[TASK DESCRIPTION]
The lines to retype run from the one containing "R124: 22k (+5V, U101/DIS)" through the end of the listing below. Reproduce them exactly, leaving out pictures.

BEGIN

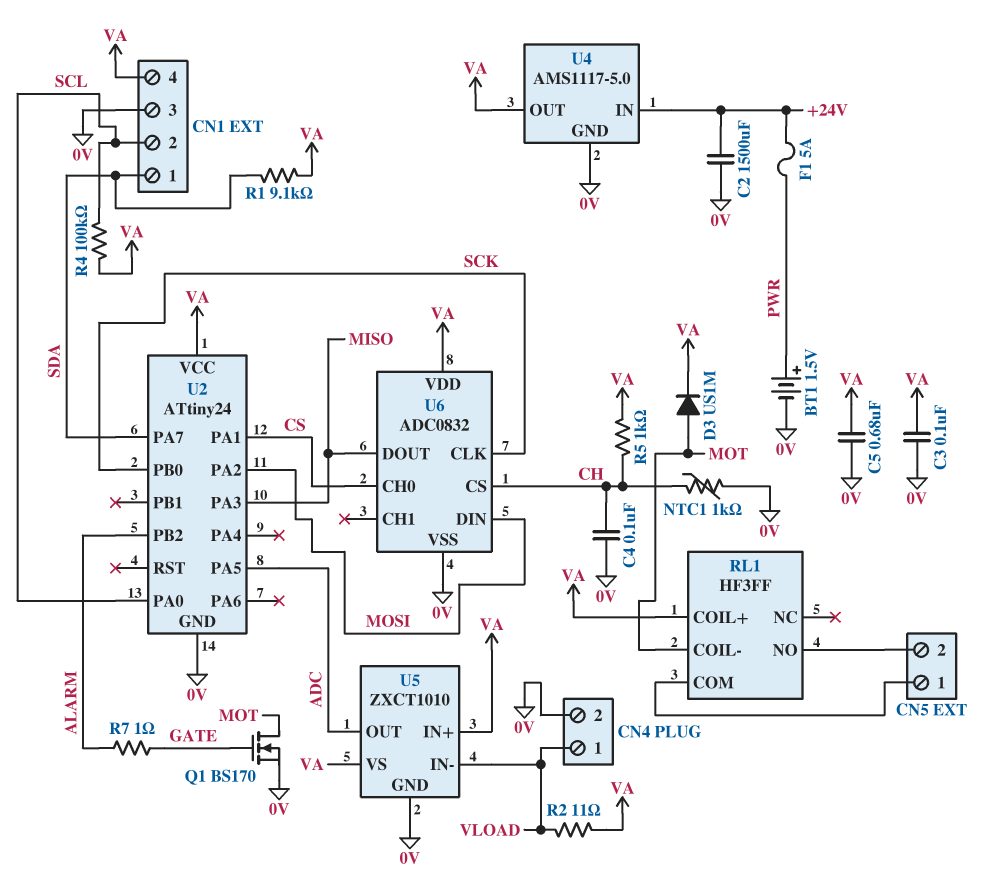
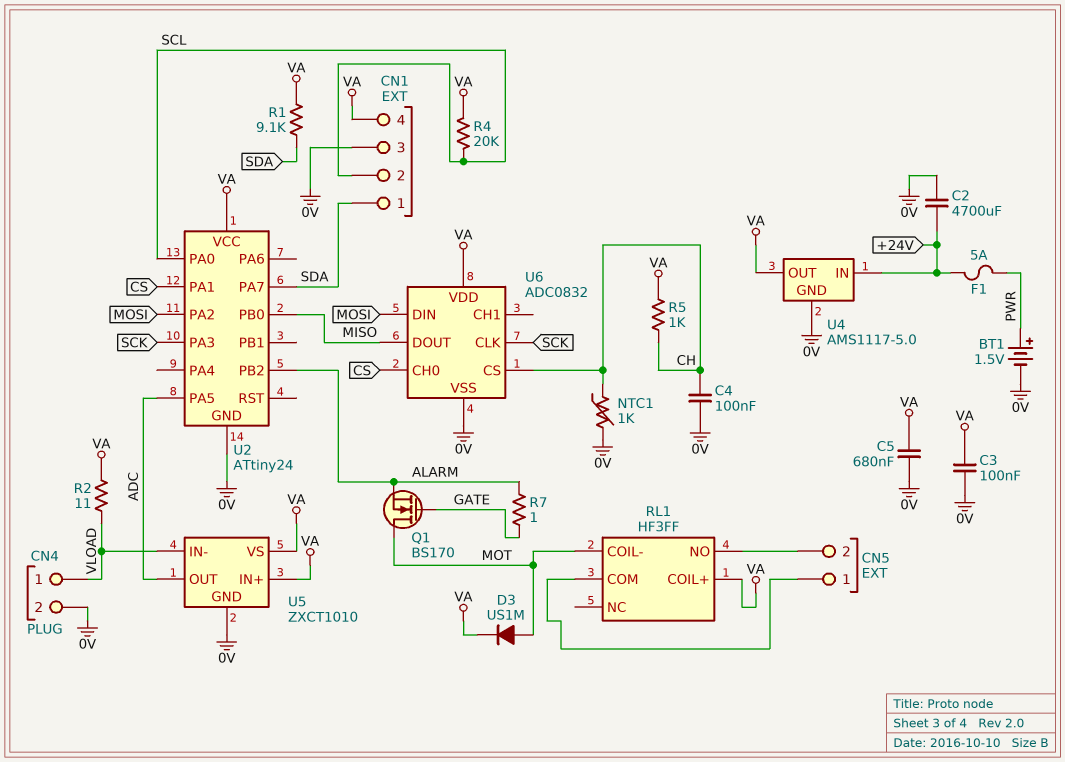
C2: 1500uF (+24V, 0V) -> 4700uF (+24V, 0V)
Q1: NMOS BS170 (G GATE, D MOT, S 0V) -> NMOS BS170 (G GATE, D MOT, S ALARM)
R4: 100k (SCL, VA) -> 20k (SCL, VA)
U2 pin PA3: MISO -> SCK
U2 pin PB0: SCK -> MISO

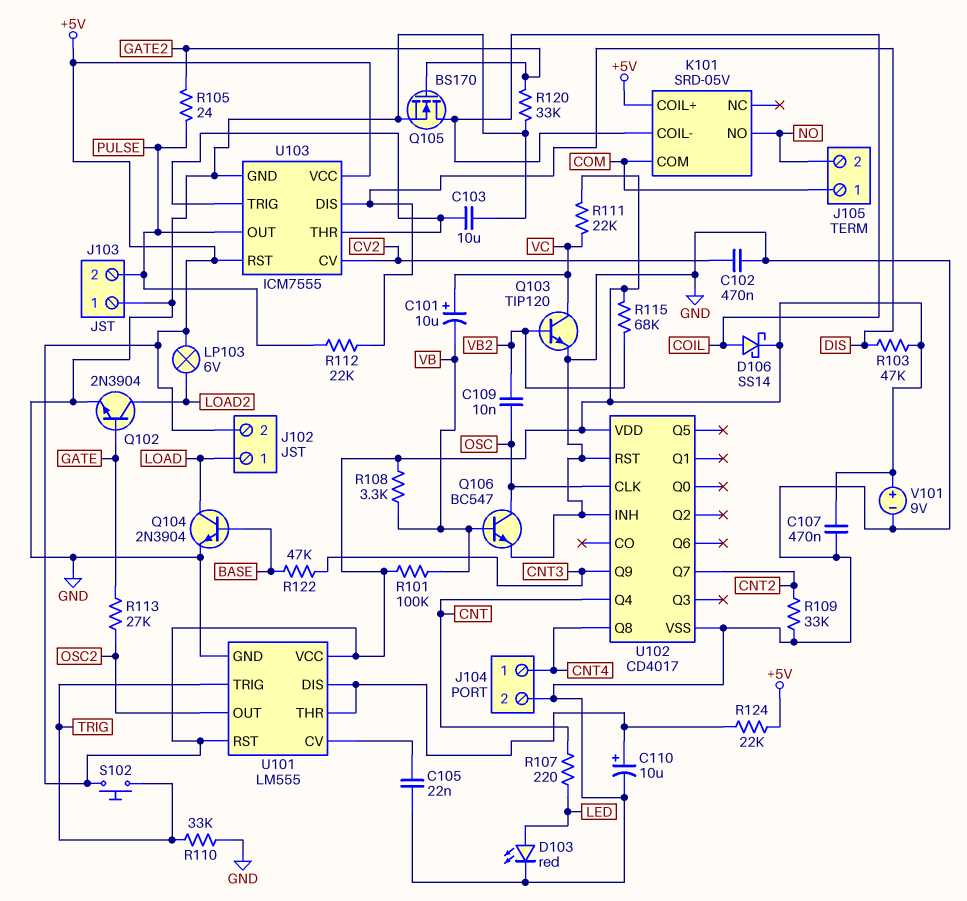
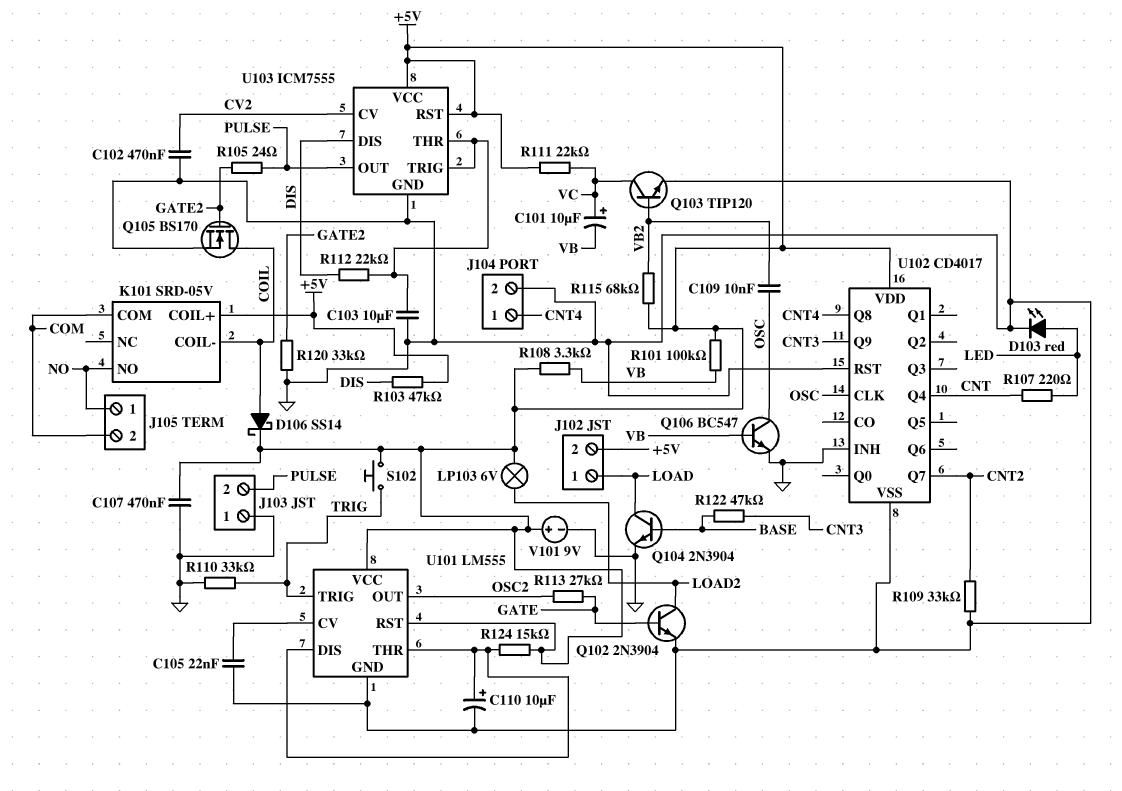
J105 pin 1: COM -> NO
J105 pin 2: NO -> COM
R112: 22k (DIS, PULSE) -> 22k (DIS, U103/THR)
R124: 22k (+5V, U101/DIS) -> 15k (+5V, U101/DIS)

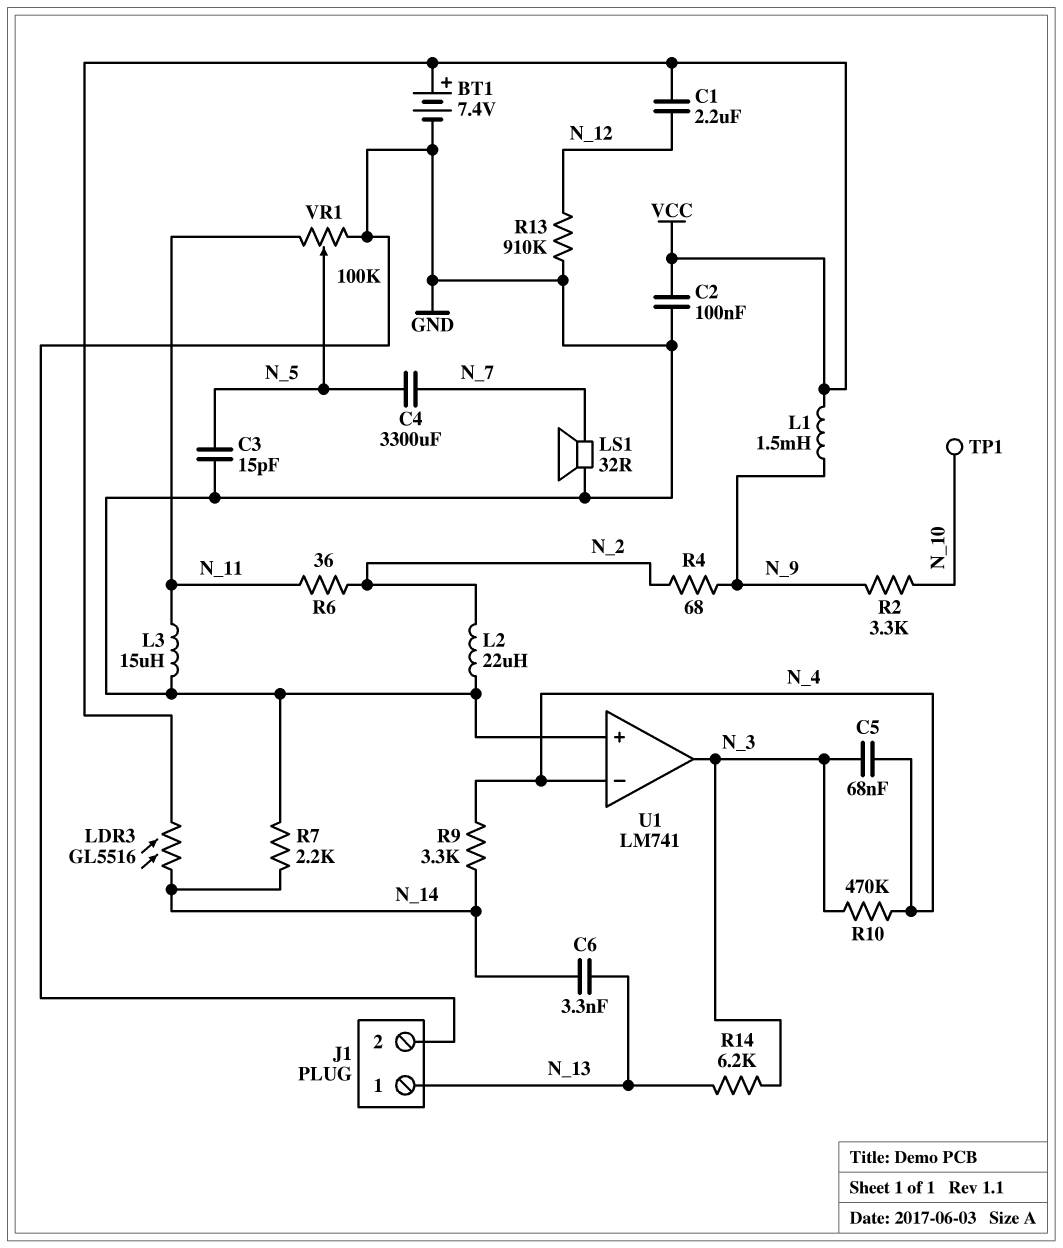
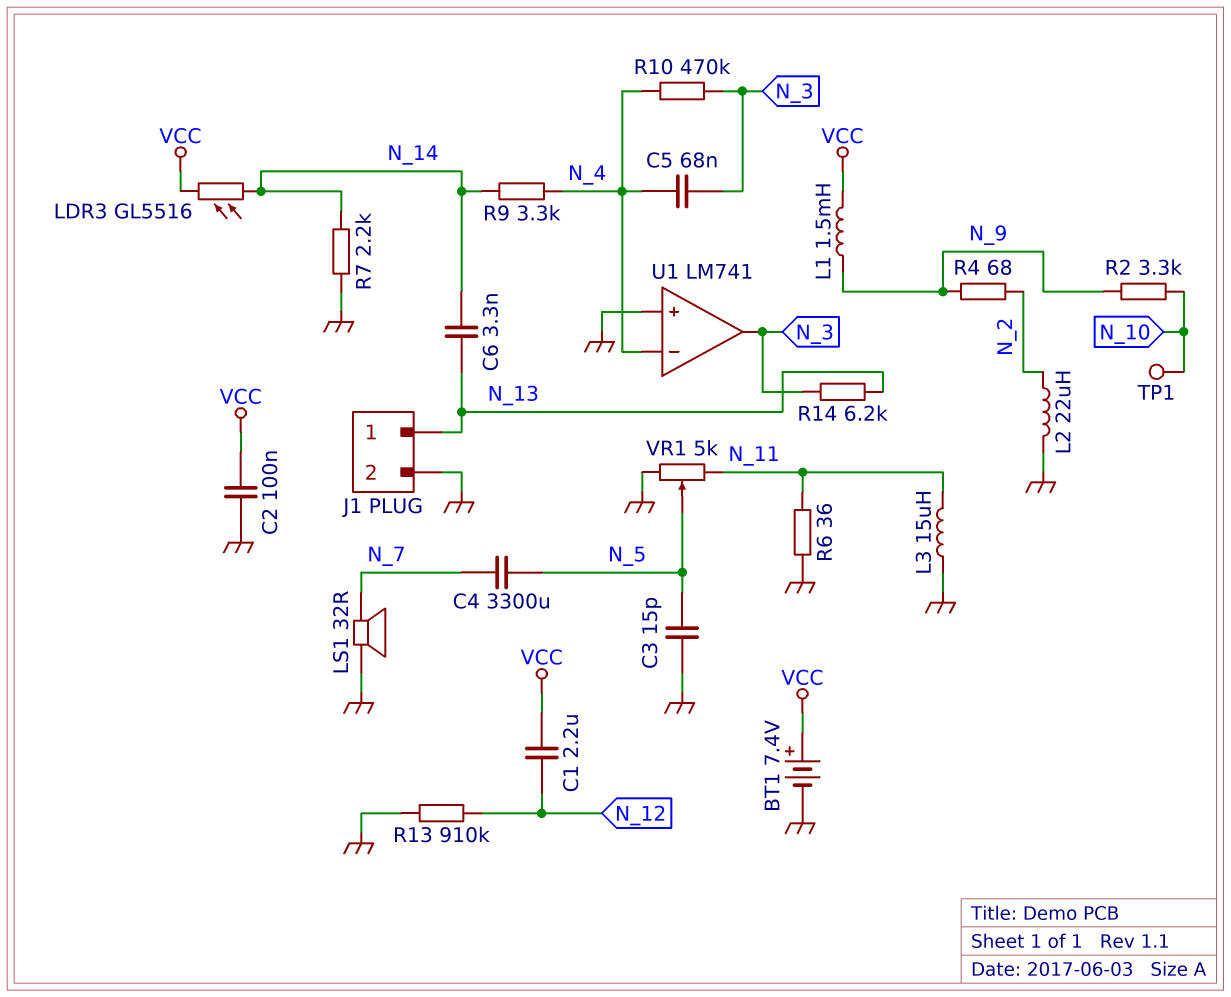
R6: 36 (N_2, N_11) -> 36 (GND, N_11)
VR1: 100k (GND, N_11, wiper N_5) -> 5k (GND, N_11, wiper N_5)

END

[EXERCISE ANSWER]
R124: 22k (+5V, U101/DIS) -> 15k (+5V, U101/DIS)

R6: 36 (N_2, N_11) -> 36 (GND, N_11)
VR1: 100k (GND, N_11, wiper N_5) -> 5k (GND, N_11, wiper N_5)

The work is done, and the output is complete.